Exercise description » Print, in exact form, the lines below from the one containing "R9: 470k (U1/in-, W15) -> 120k (U1/in-, W15)" through the one containing "V1: 2.5V (plus", and omit all others.

Supplied records »
###

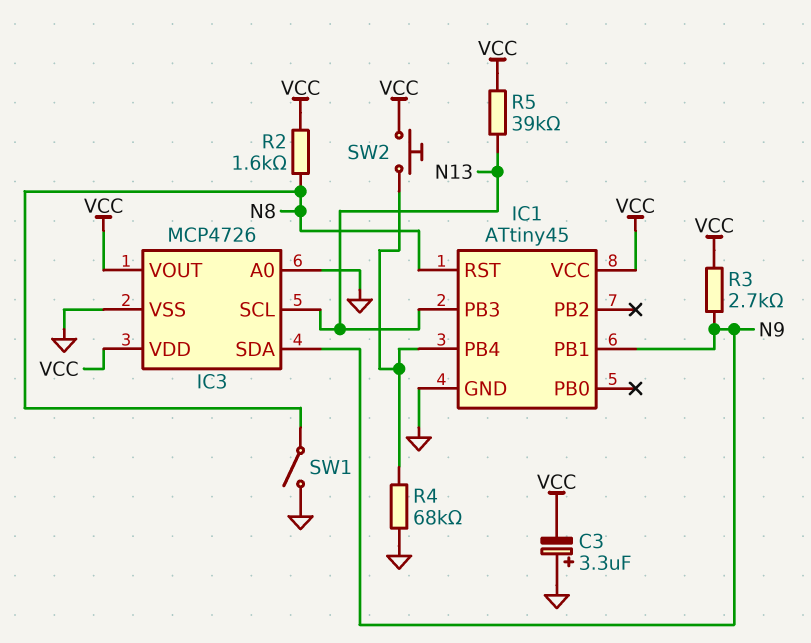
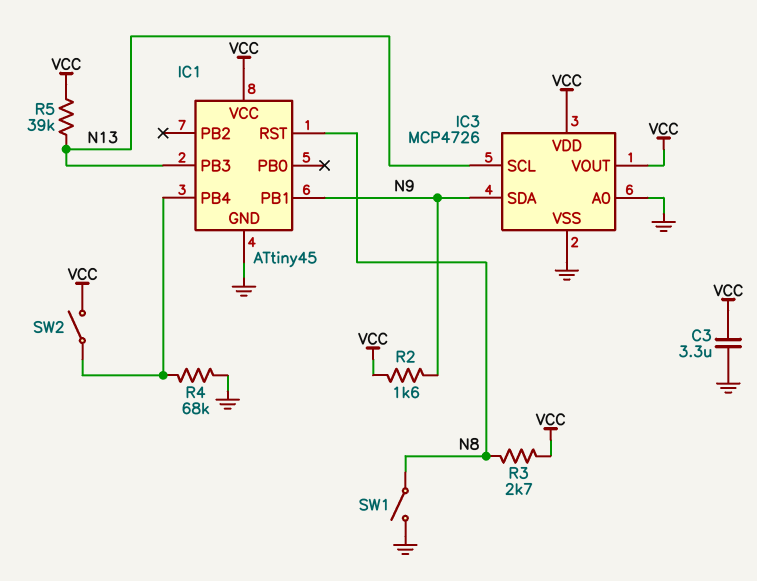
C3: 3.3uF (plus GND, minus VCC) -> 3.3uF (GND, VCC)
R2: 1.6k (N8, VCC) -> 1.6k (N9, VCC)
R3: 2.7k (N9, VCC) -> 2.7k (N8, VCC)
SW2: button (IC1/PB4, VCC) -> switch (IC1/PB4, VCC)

###

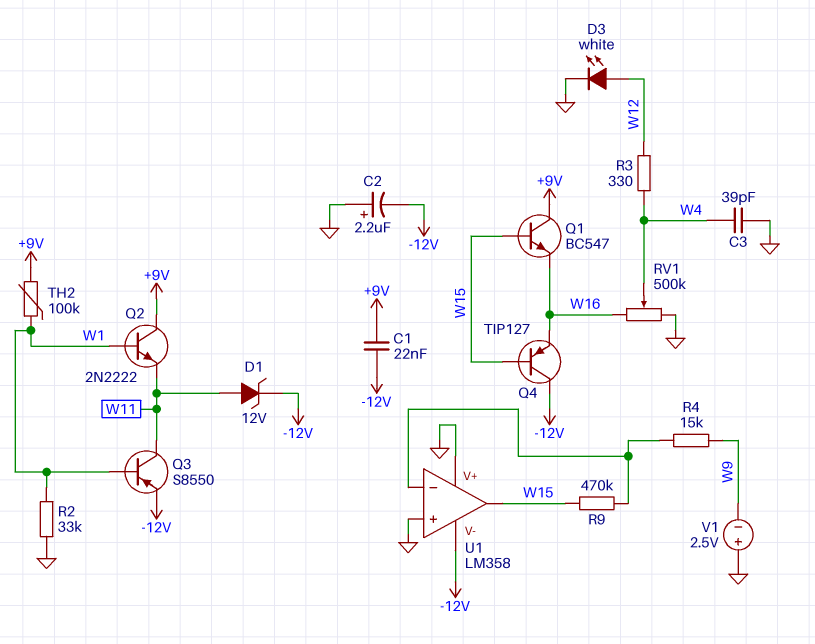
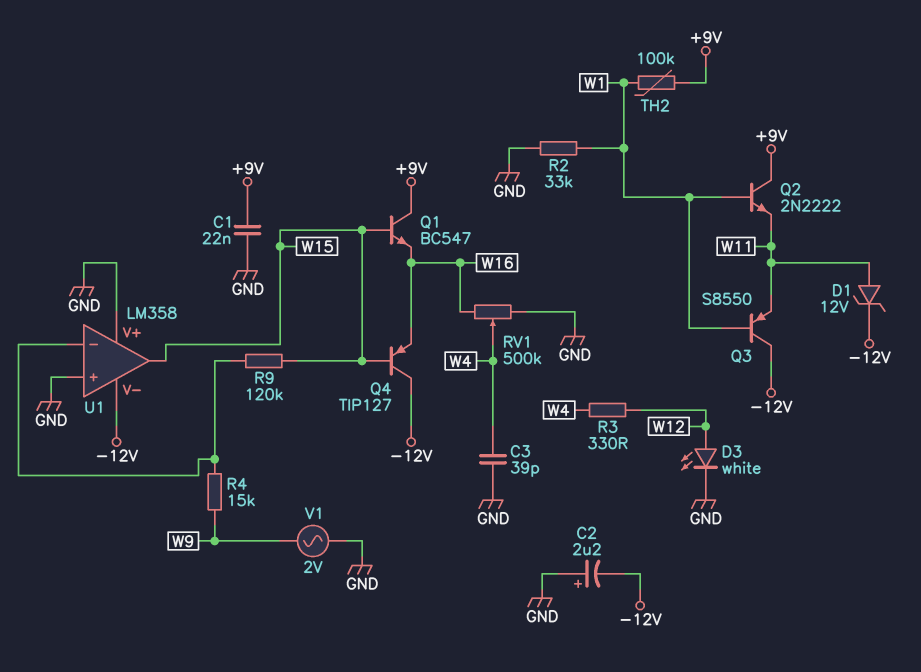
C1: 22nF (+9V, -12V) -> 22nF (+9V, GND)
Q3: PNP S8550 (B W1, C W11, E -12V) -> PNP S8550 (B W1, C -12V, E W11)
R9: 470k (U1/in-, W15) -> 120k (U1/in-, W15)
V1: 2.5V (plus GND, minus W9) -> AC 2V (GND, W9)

###

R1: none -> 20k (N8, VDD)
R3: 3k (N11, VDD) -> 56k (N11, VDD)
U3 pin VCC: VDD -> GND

###

Exercise answer »
R9: 470k (U1/in-, W15) -> 120k (U1/in-, W15)
V1: 2.5V (plus GND, minus W9) -> AC 2V (GND, W9)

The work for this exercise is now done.